Nothing is needed except the lines below that run from the one with "camera: 65 degrees left, 5 degrees down" through the one with "recoloured: pure white", repeated exactly.

▸ **RECORDS FOR PROCESSING**
-=-=-=-=-
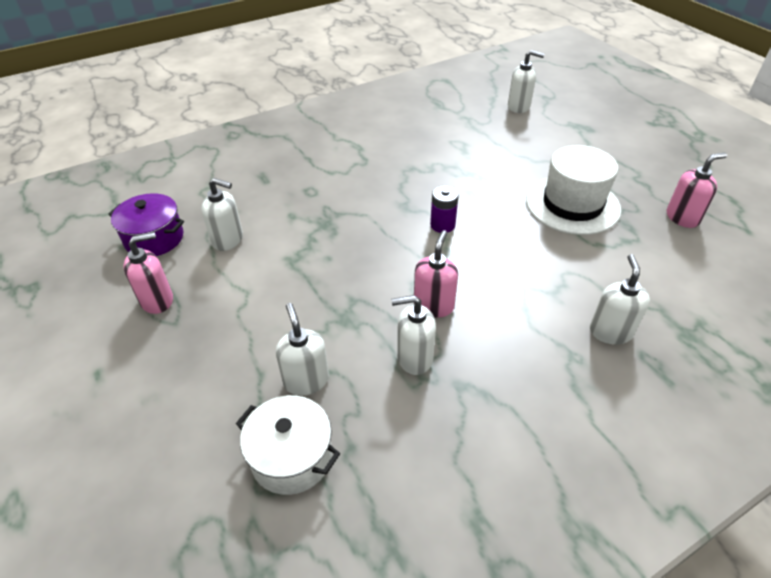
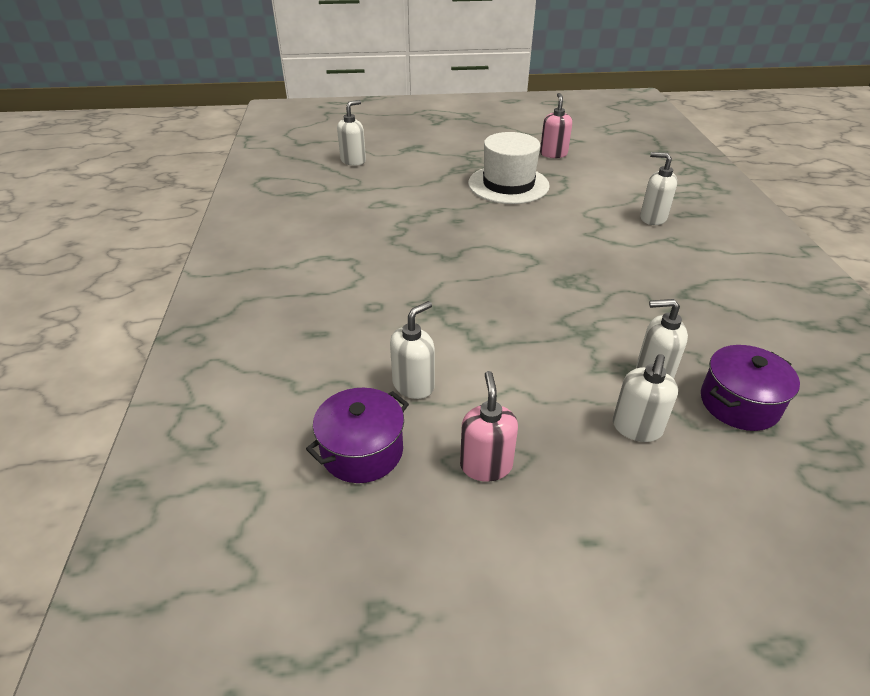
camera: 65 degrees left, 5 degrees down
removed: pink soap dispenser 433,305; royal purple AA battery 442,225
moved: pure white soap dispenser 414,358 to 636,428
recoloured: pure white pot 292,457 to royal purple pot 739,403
-=-=-=-=-
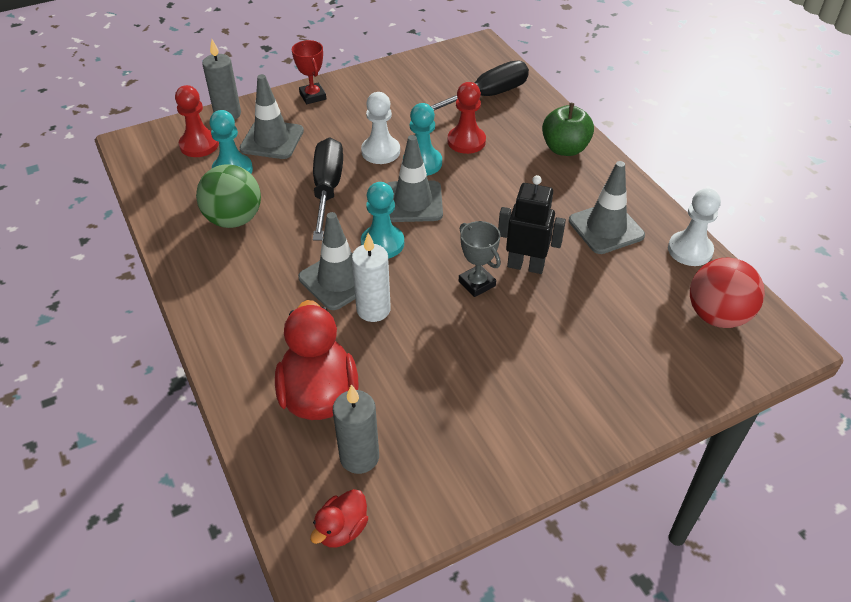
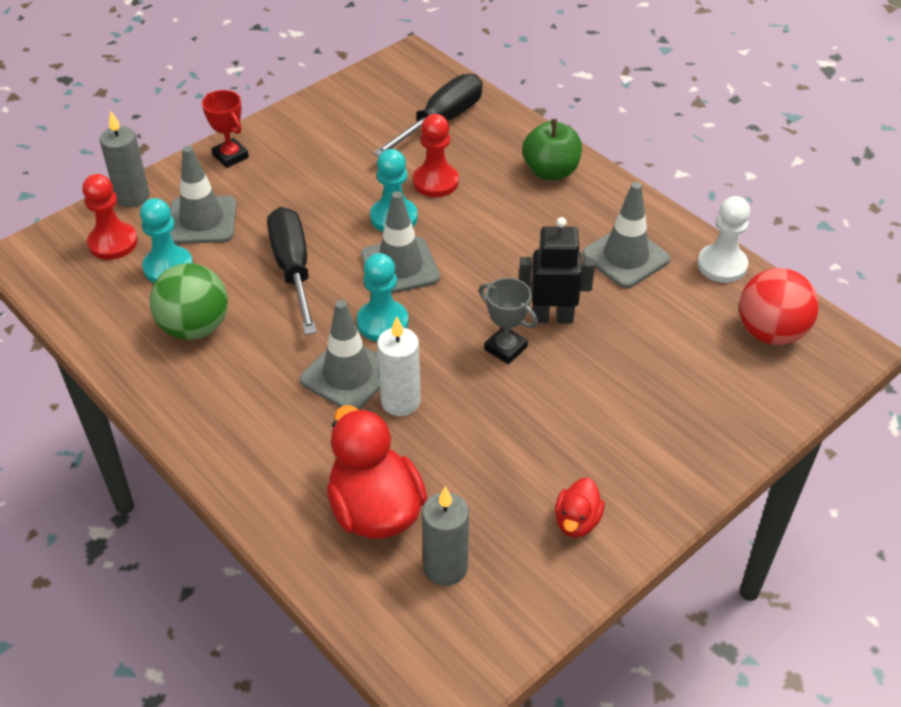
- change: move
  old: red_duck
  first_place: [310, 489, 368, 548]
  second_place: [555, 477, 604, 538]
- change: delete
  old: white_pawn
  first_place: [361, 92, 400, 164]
-=-=-=-=-
▸ **THE COMPLETED TASK**
camera: 65 degrees left, 5 degrees down
removed: pink soap dispenser 433,305; royal purple AA battery 442,225
moved: pure white soap dispenser 414,358 to 636,428
recoloured: pure white pot 292,457 to royal purple pot 739,403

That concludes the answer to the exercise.